Send back the data below exactly. Drop every picture.

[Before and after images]
------------------------------------------------------------

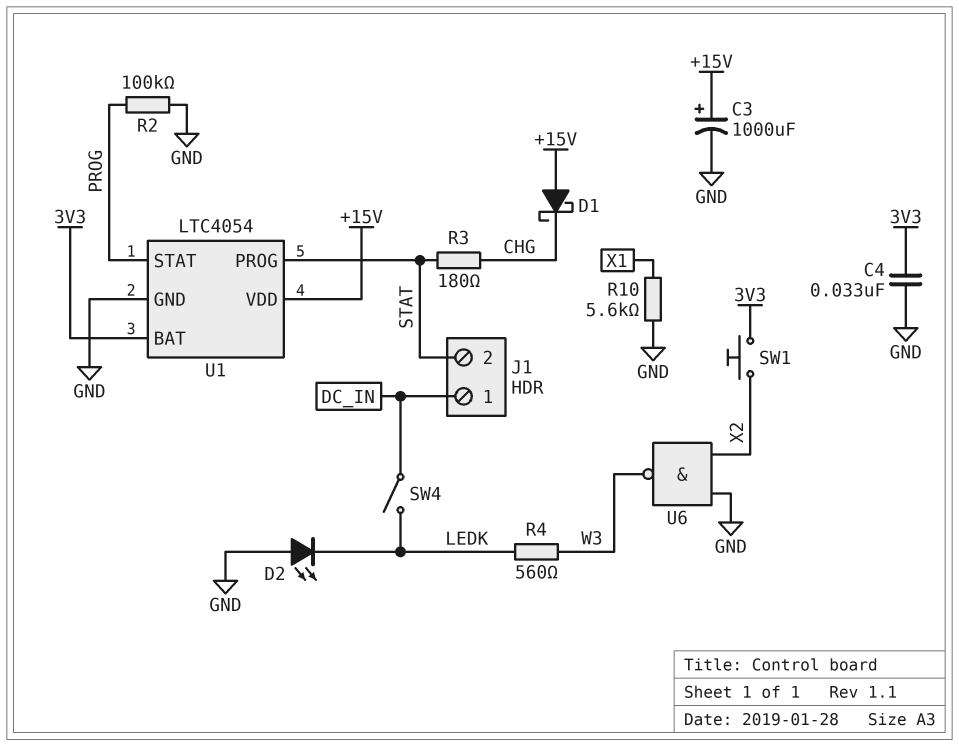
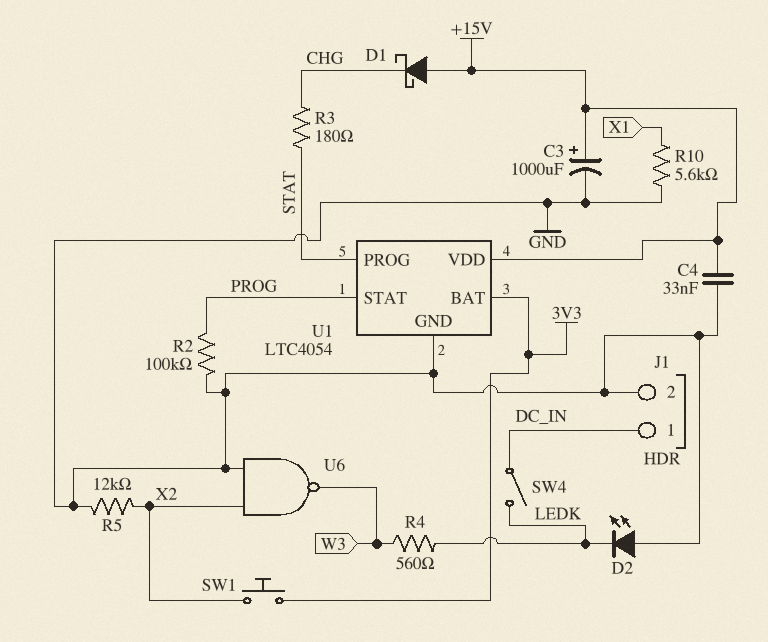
C4: 33nF (3V3, GND) -> 33nF (+15V, GND)
J1 pin 2: STAT -> GND
R5: none -> 12k (GND, X2)

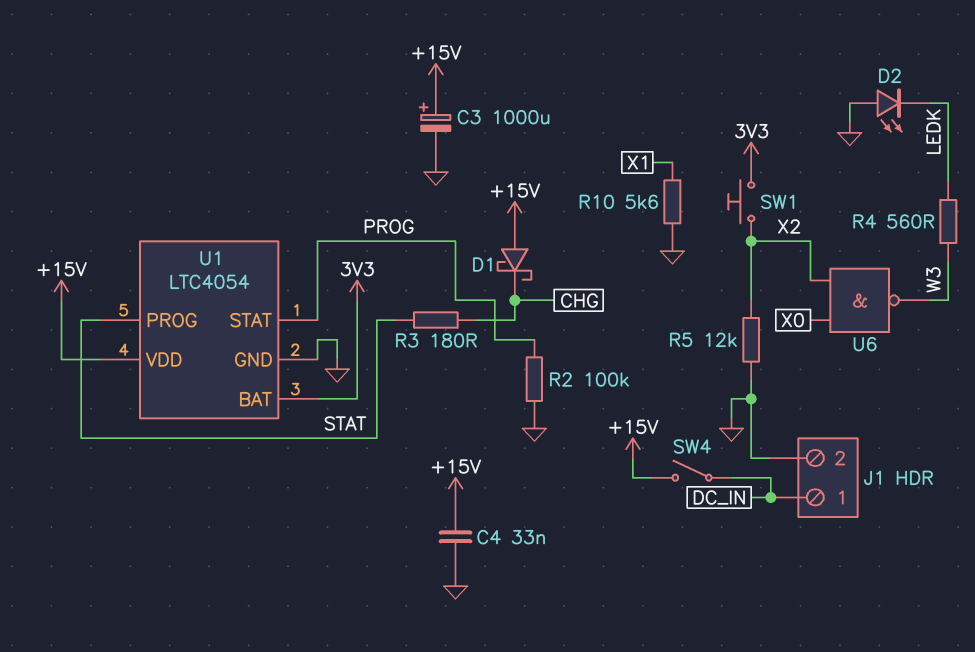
SW4: switch (DC_IN, LEDK) -> switch (+15V, DC_IN)
U6: NAND (in GND, in X2, out W3) -> NAND (in X0, in X2, out W3)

------------------------------------------------------------

### YOUR RESPONSE
C4: 33nF (3V3, GND) -> 33nF (+15V, GND)
J1 pin 2: STAT -> GND
R5: none -> 12k (GND, X2)

SW4: switch (DC_IN, LEDK) -> switch (+15V, DC_IN)
U6: NAND (in GND, in X2, out W3) -> NAND (in X0, in X2, out W3)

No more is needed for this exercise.